Coordinate-based change listings:

━━━━━━

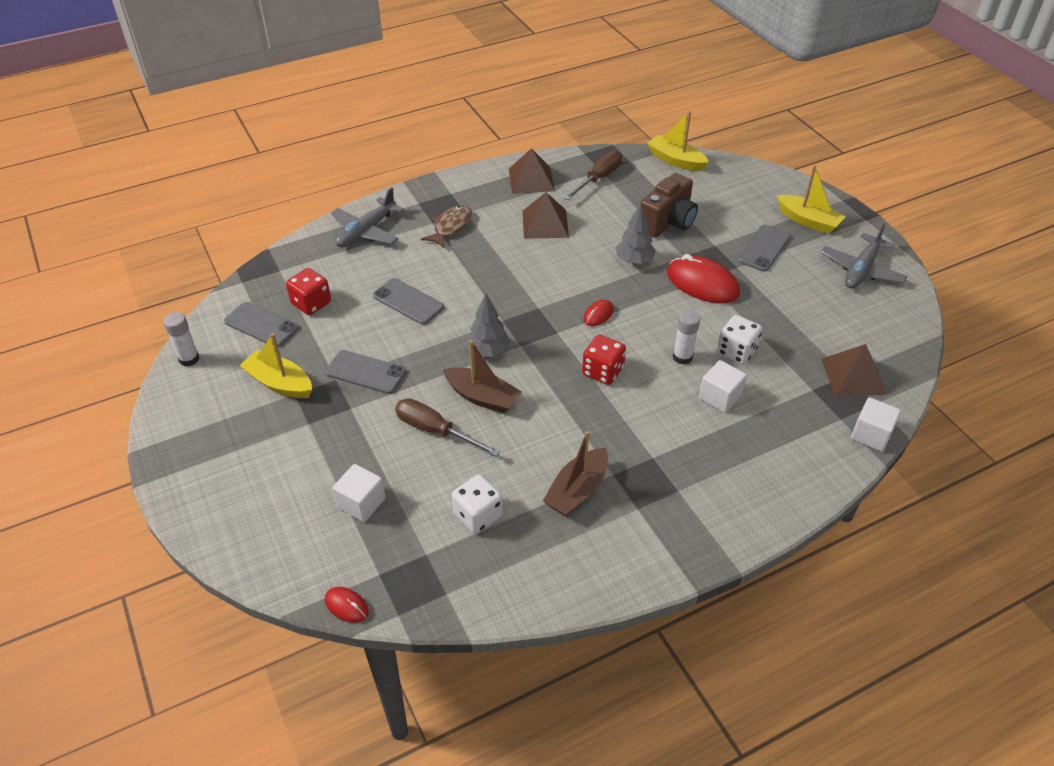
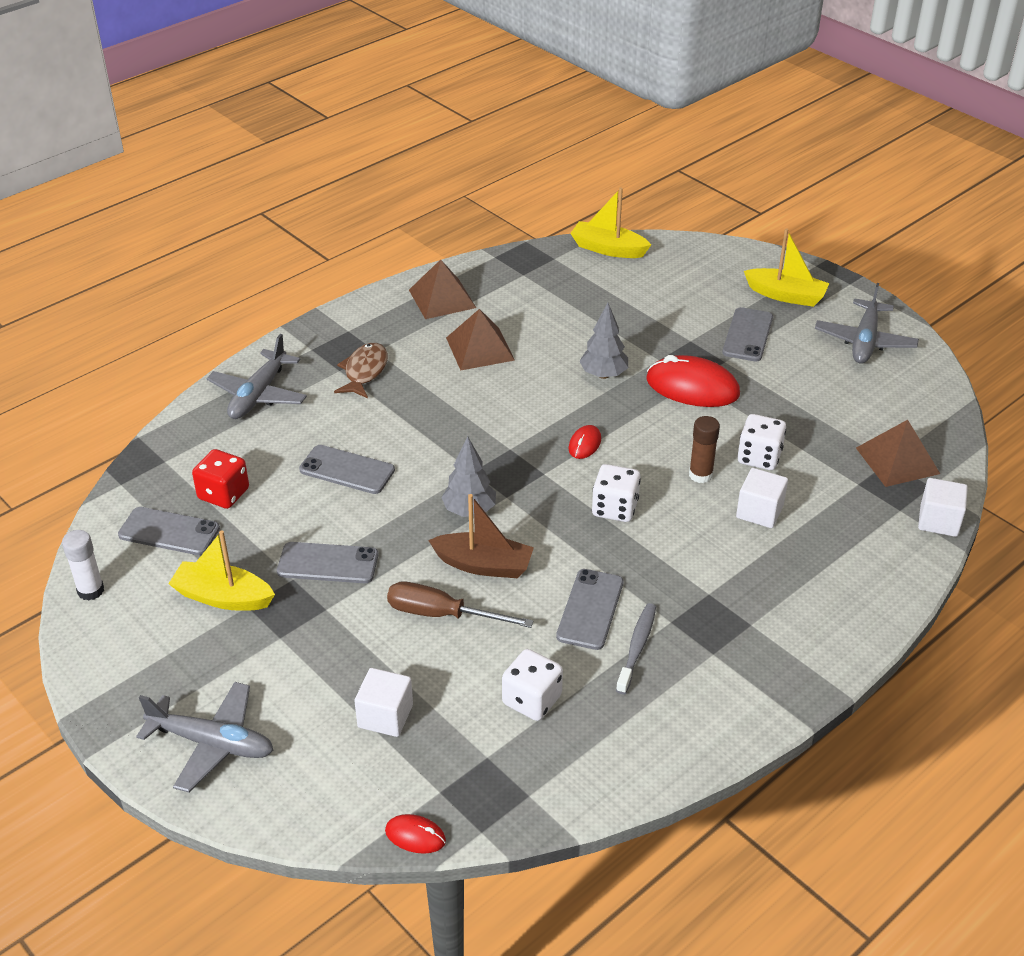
camera: 15 degrees left, 5 degrees down
(227, 496) = (212, 743): none -> grey plane
(552, 450) = (590, 609): none -> grey phone
(577, 490) = (636, 648): brown boat -> grey toothbrush
(598, 178) = (524, 284): brown screwdriver -> none
(602, 371) = (615, 508): red dice -> white dice
(667, 222) = (625, 323): brown camera -> none
(682, 357) = (700, 475): white glue stick -> brown glue stick

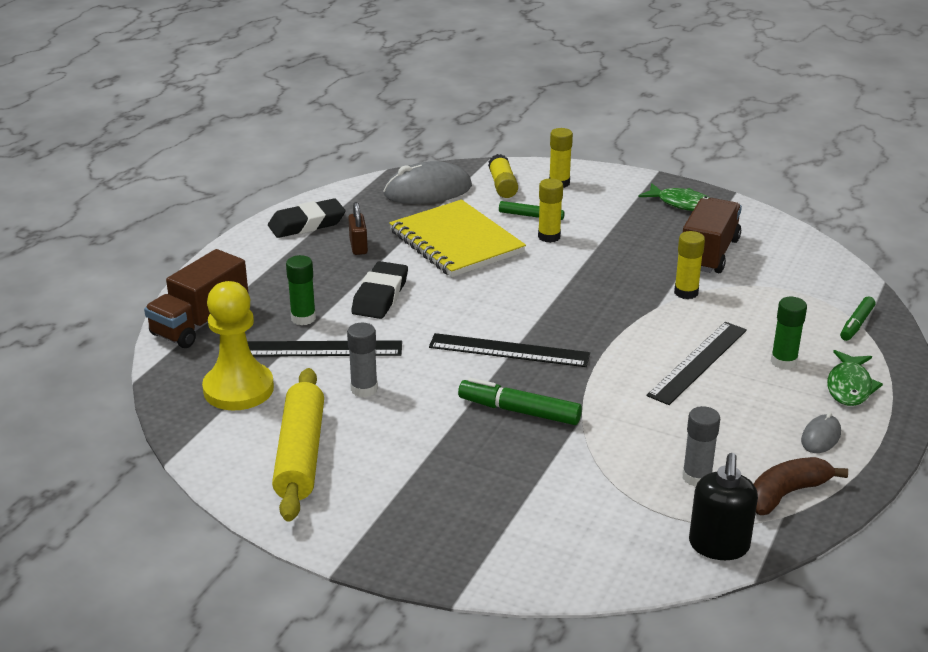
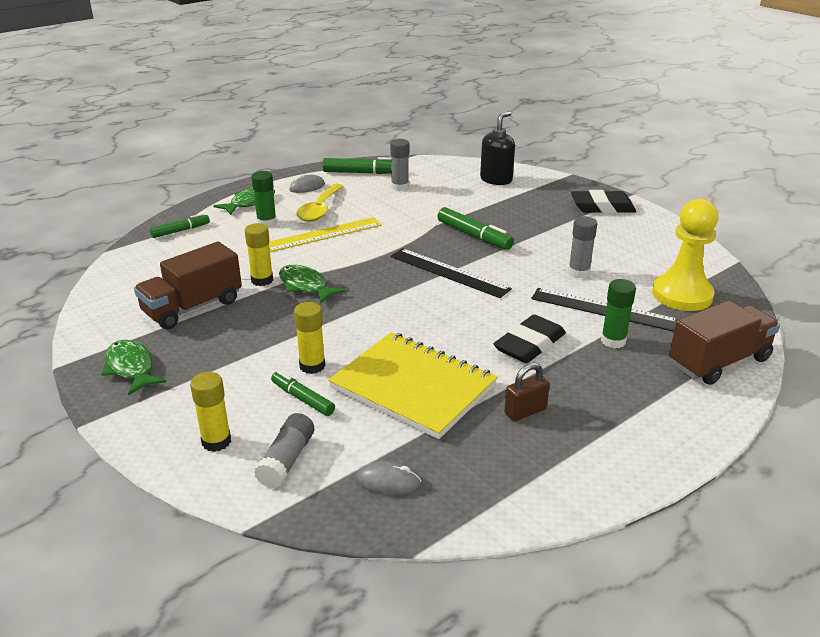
camera: 155 degrees left, 0 degrees up
(300, 454) = (639, 245): yellow rolling pin -> none
(307, 224) = (576, 467): black eraser -> black eraser (602, 207)
(358, 246) = (525, 411): brown padlock -> brown padlock turned 45 degrees clockwise
(428, 191) = (388, 481): grey mouse -> grey mouse, size x0.50
(456, 242) = (413, 387): yellow notebook -> yellow notebook turned 45 degrees counterclockwise
(502, 185) = (287, 460): yellow glue stick -> grey glue stick
(637, 298) = (305, 286): none -> green fish
(698, 362) = (322, 235): black ruler -> yellow ruler
(718, 546) = (421, 165): black soap dispenser -> black soap dispenser (496, 180)
(750, 400) = (319, 210): none -> yellow spoon
(786, 494) = (361, 173): brown banana -> green marker

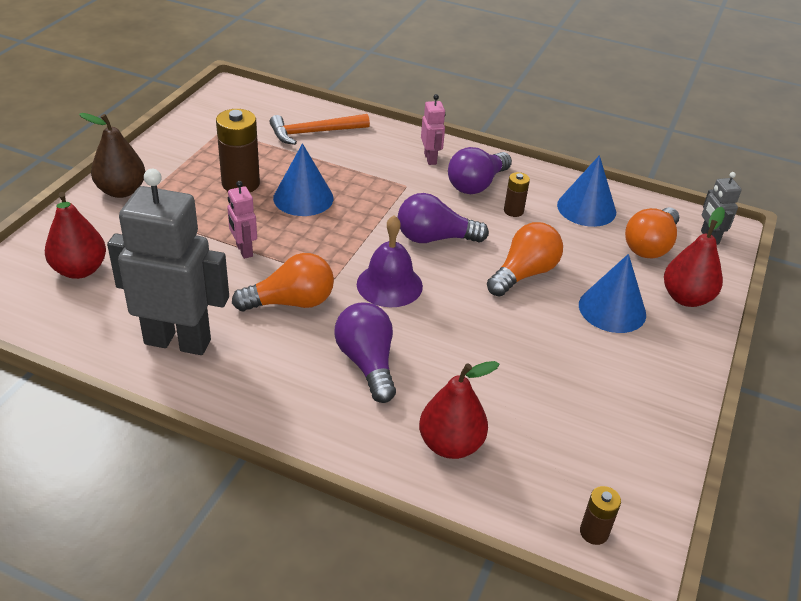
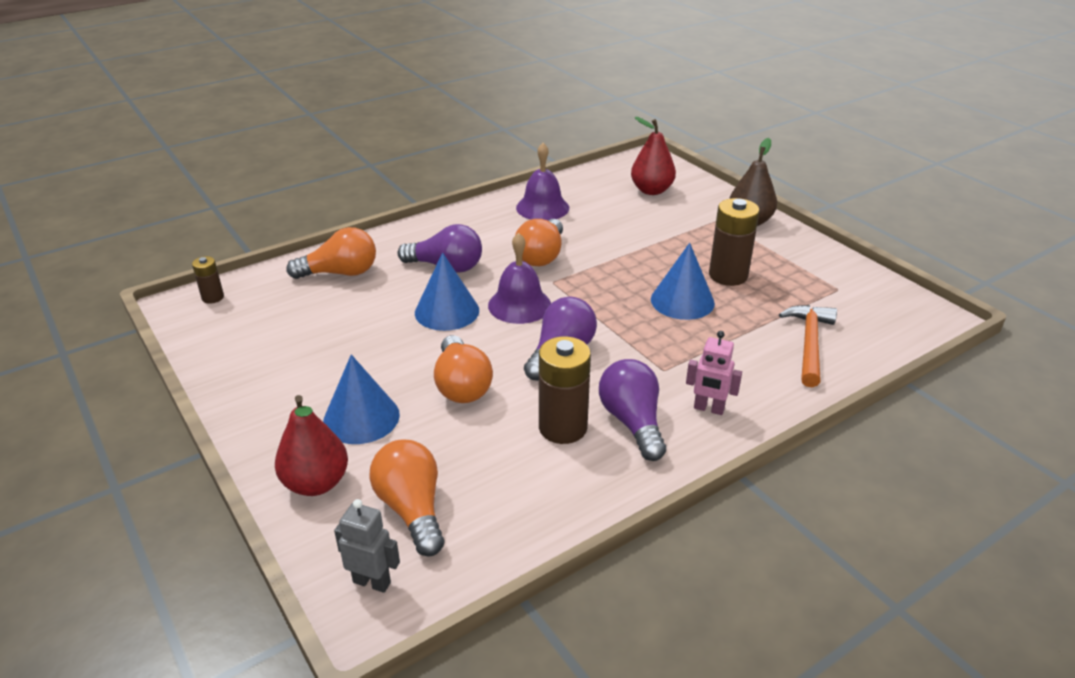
camera: 125 degrees right, 5 degrees down
(178, 341) = (542, 207): grey robot -> purple bell
(244, 250) = (624, 253): pink robot -> none
(450, 444) = (340, 273): red pear -> orange light bulb
(513, 211) = (563, 427): brown battery -> brown battery, size x1.88
(586, 208) = (521, 493): blue cone -> blue cone (447, 311)

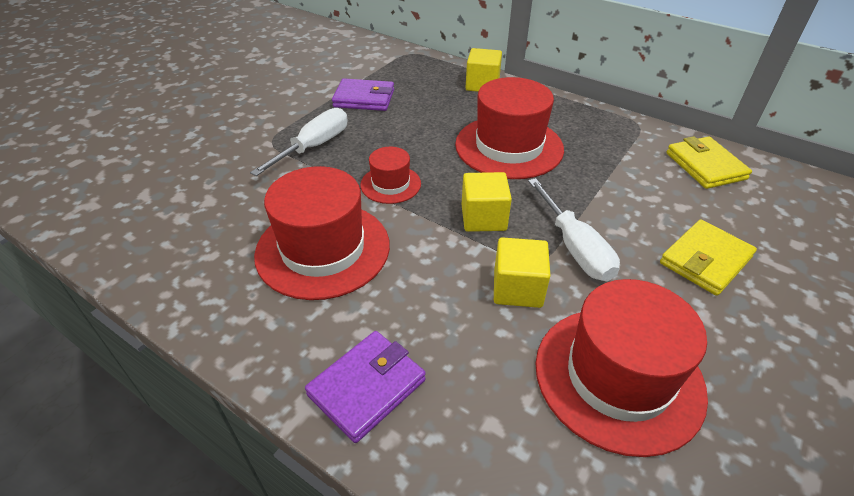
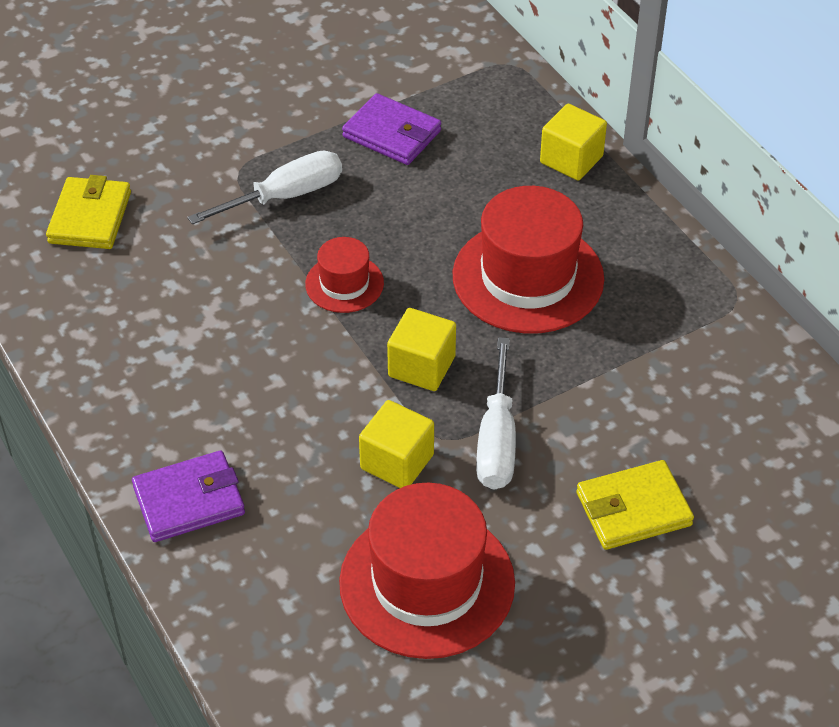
camera: 25 degrees right, 5 degrees up
(323, 249) = (223, 342): red hat -> none
(705, 166) = (763, 394): yellow wallet -> yellow wallet (90, 217)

━━━━━━

Task directions:
Instructions for the copy: start at the first entry, stop after the line containing "(718, 546) = (421, 165): black", keep every line exact, and drop the pictures.

Task result:
camera: 15 degrees left, 5 degrees down
(227, 496) = (212, 743): none -> grey plane
(552, 450) = (590, 609): none -> grey phone
(577, 490) = (636, 648): brown boat -> grey toothbrush
(598, 178) = (524, 284): brown screwdriver -> none
(602, 371) = (615, 508): red dice -> white dice
(667, 222) = (625, 323): brown camera -> none
(682, 357) = (700, 475): white glue stick -> brown glue stick

camera: 155 degrees left, 0 degrees up
(300, 454) = (639, 245): yellow rolling pin -> none
(307, 224) = (576, 467): black eraser -> black eraser (602, 207)
(358, 246) = (525, 411): brown padlock -> brown padlock turned 45 degrees clockwise
(428, 191) = (388, 481): grey mouse -> grey mouse, size x0.50
(456, 242) = (413, 387): yellow notebook -> yellow notebook turned 45 degrees counterclockwise
(502, 185) = (287, 460): yellow glue stick -> grey glue stick
(637, 298) = (305, 286): none -> green fish
(698, 362) = (322, 235): black ruler -> yellow ruler
(718, 546) = (421, 165): black soap dispenser -> black soap dispenser (496, 180)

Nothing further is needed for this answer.